## TASK
Each line that includes "left" must be copied from the records.

## MATERIAL PROVIDED
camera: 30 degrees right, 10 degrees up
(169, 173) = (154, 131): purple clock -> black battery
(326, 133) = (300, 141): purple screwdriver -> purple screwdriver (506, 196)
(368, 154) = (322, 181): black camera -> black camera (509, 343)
* * *
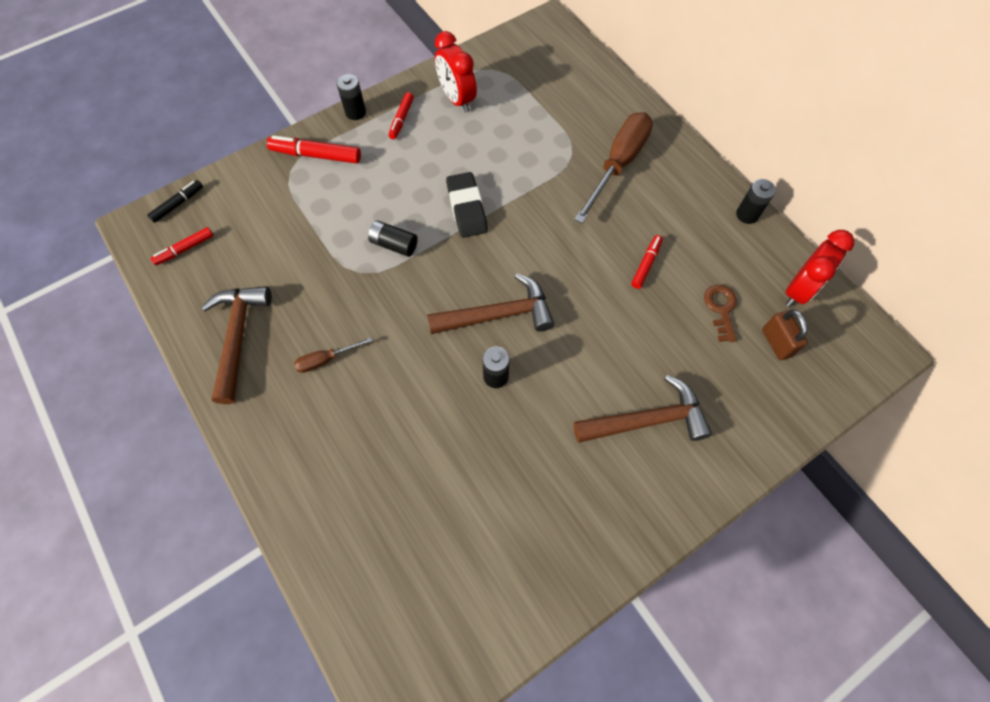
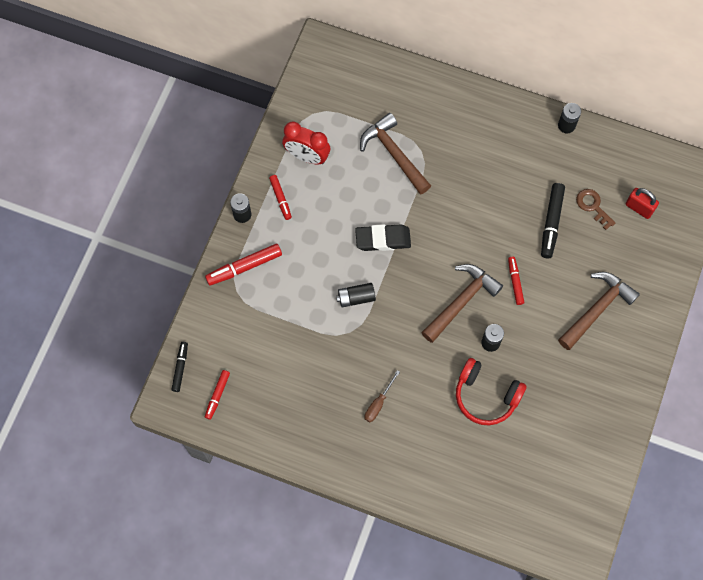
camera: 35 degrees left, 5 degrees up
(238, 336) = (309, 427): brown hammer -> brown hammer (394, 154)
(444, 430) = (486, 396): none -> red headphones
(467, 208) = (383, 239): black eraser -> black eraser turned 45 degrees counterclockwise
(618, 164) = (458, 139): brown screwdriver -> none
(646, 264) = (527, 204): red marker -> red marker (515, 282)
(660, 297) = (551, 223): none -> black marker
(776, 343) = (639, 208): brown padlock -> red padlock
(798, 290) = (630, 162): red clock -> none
* * *
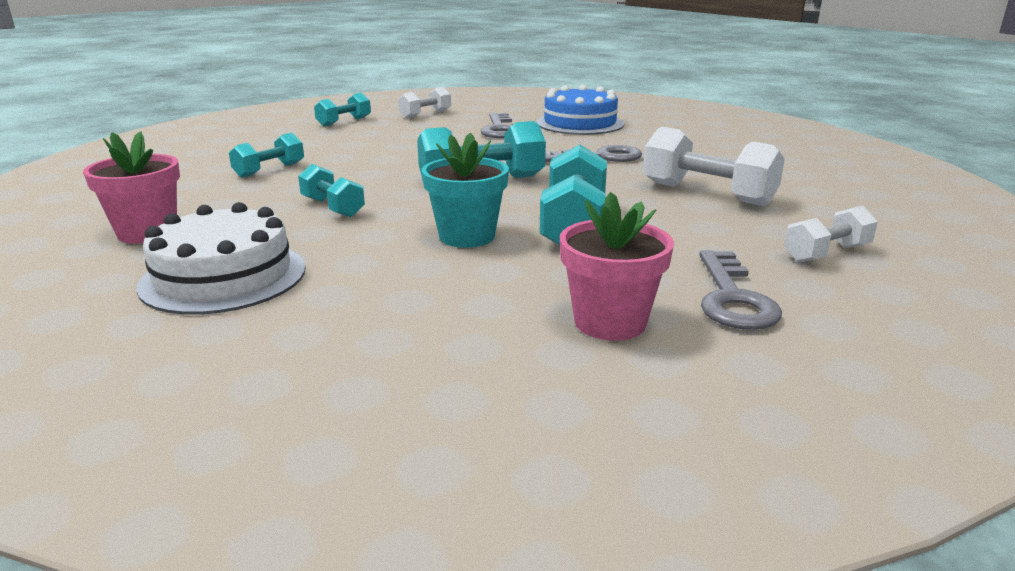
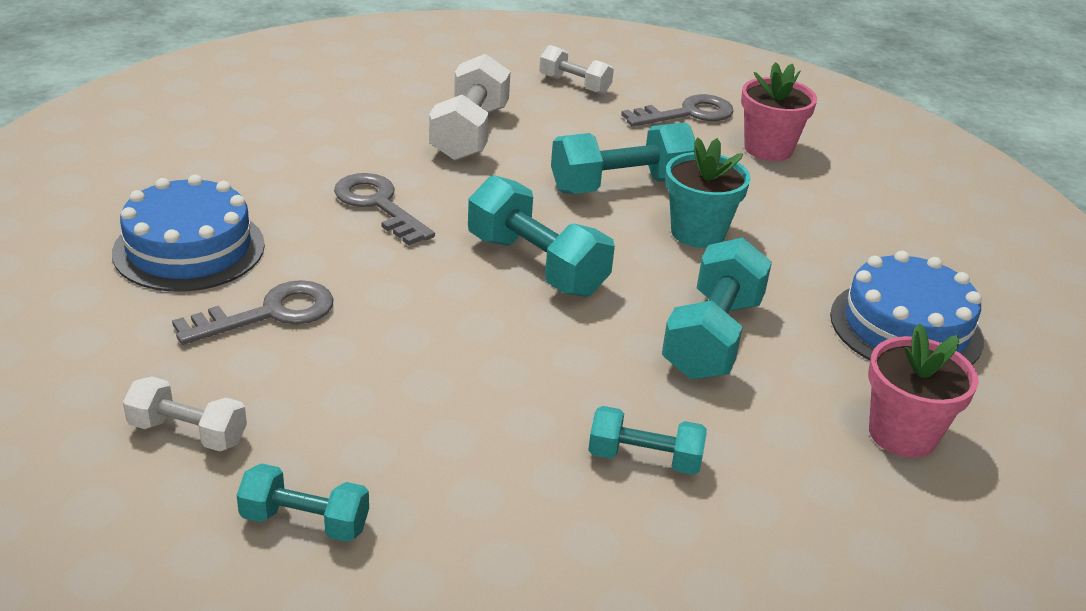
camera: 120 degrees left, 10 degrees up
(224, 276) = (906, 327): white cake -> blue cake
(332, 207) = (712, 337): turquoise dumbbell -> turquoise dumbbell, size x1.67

## ANSWER SPACE
camera: 35 degrees left, 5 degrees up
camera: 120 degrees left, 10 degrees up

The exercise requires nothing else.